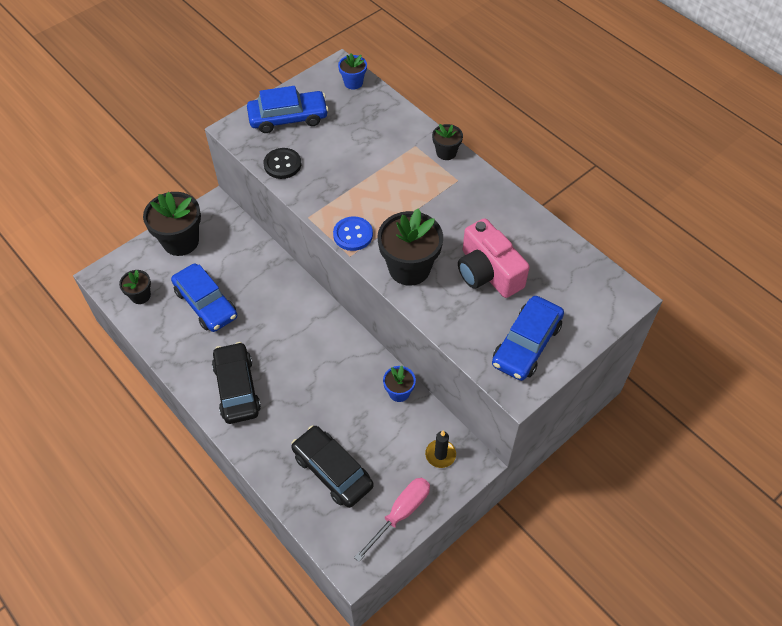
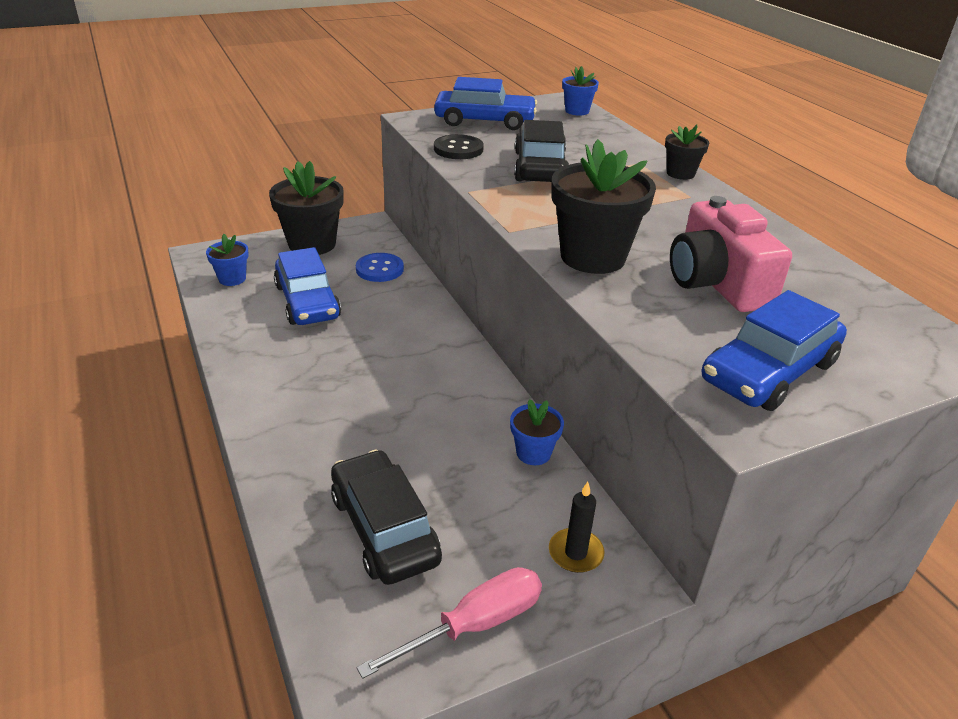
camera: 15 degrees right, 20 degrees down
(140, 296) = (232, 279): black flower pot -> blue flower pot
(237, 388) = (295, 392): black car -> black car (540, 167)
(353, 235) = (522, 215): blue button -> blue button (379, 269)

◆ TASK STATEMENT:
Starting at the line with "(140, 296) = (232, 279): black", restate every line word for word through the end of the listing above.

◆ TASK RESULT:
(140, 296) = (232, 279): black flower pot -> blue flower pot
(237, 388) = (295, 392): black car -> black car (540, 167)
(353, 235) = (522, 215): blue button -> blue button (379, 269)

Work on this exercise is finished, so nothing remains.